-- Assignment --
Repeat every entry word for word, but leave the images out of your copy.

-- Recorded information --

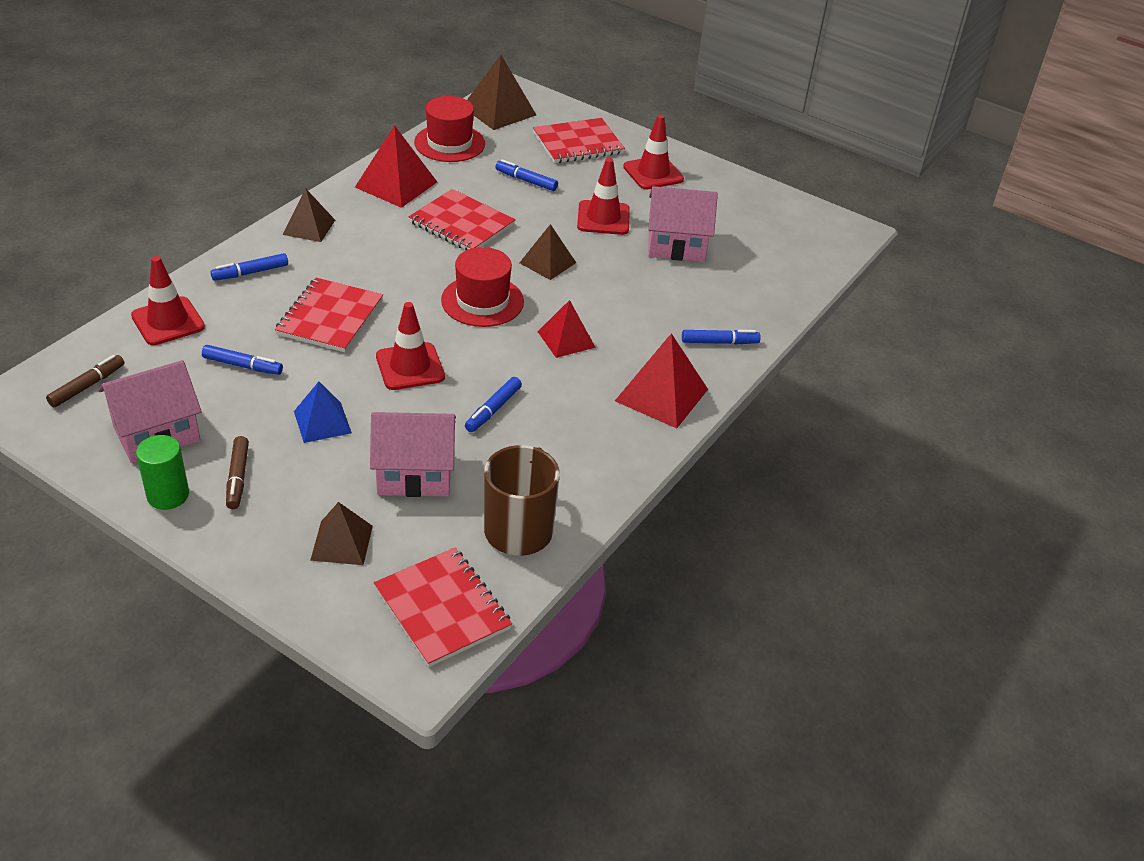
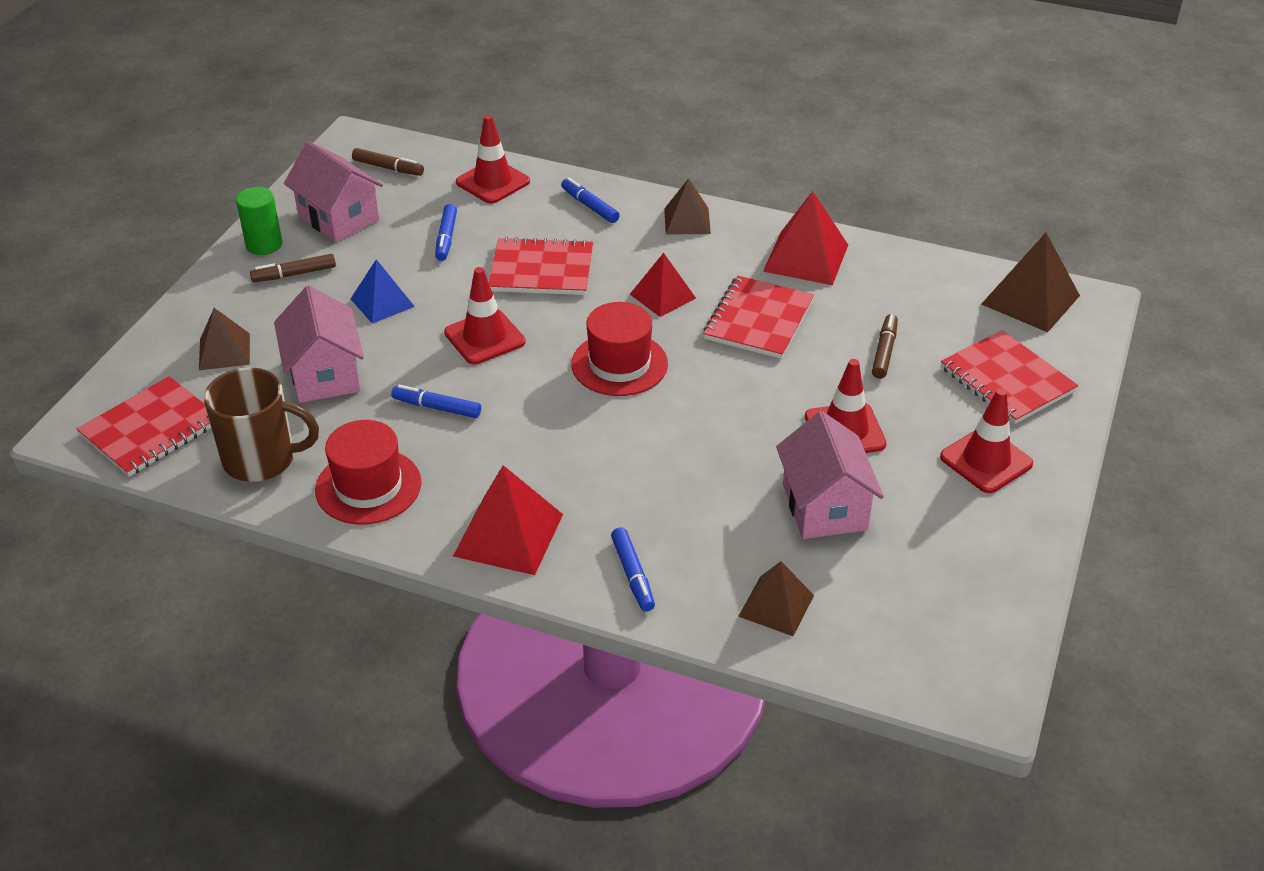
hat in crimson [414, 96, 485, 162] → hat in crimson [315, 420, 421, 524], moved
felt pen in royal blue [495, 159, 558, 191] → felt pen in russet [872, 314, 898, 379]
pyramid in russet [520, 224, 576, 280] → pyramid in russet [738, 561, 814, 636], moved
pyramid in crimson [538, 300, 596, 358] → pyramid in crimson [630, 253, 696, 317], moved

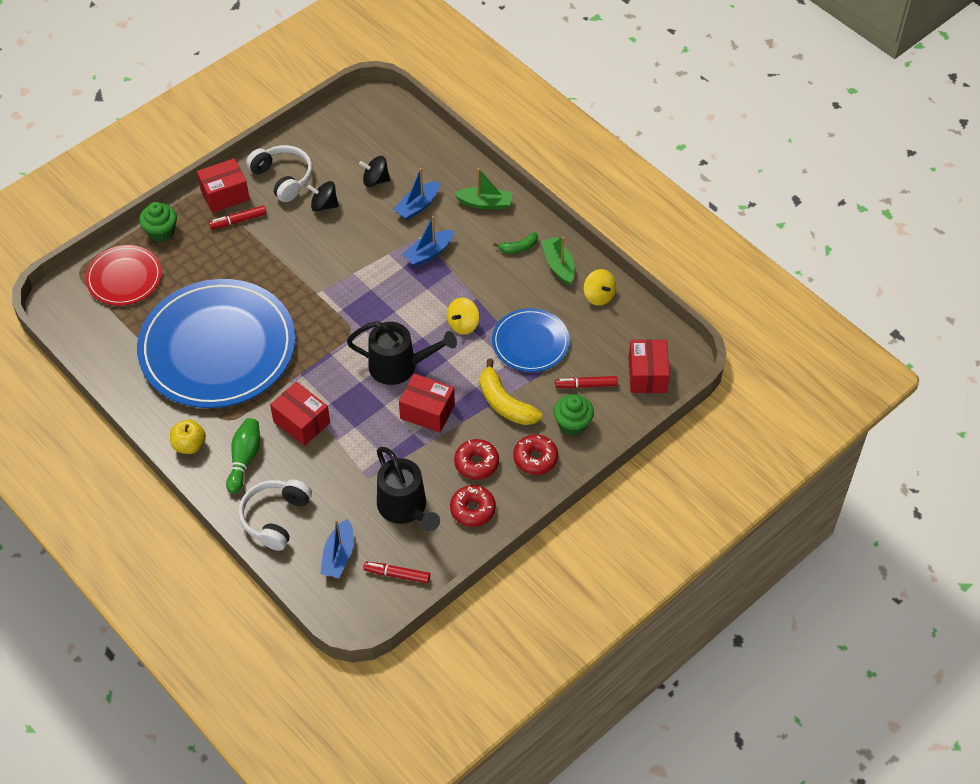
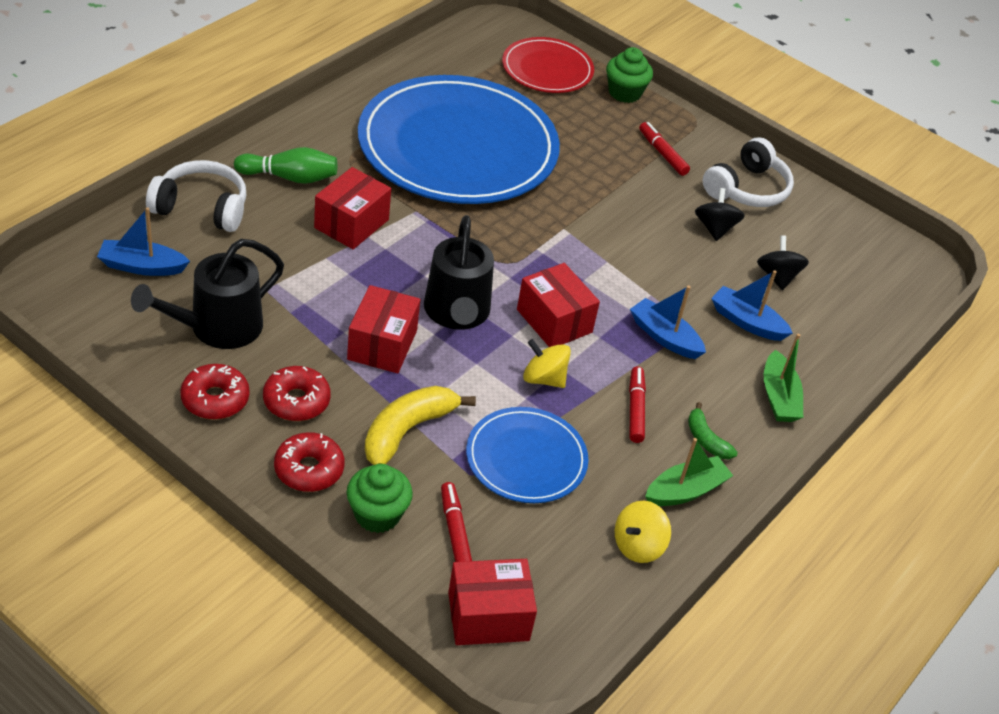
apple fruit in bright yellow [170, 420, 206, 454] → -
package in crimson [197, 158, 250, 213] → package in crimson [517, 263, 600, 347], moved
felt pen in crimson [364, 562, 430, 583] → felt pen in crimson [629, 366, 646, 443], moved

-- Your solution --
hat in crimson [414, 96, 485, 162] → hat in crimson [315, 420, 421, 524], moved
felt pen in royal blue [495, 159, 558, 191] → felt pen in russet [872, 314, 898, 379]
pyramid in russet [520, 224, 576, 280] → pyramid in russet [738, 561, 814, 636], moved
pyramid in crimson [538, 300, 596, 358] → pyramid in crimson [630, 253, 696, 317], moved

apple fruit in bright yellow [170, 420, 206, 454] → -
package in crimson [197, 158, 250, 213] → package in crimson [517, 263, 600, 347], moved
felt pen in crimson [364, 562, 430, 583] → felt pen in crimson [629, 366, 646, 443], moved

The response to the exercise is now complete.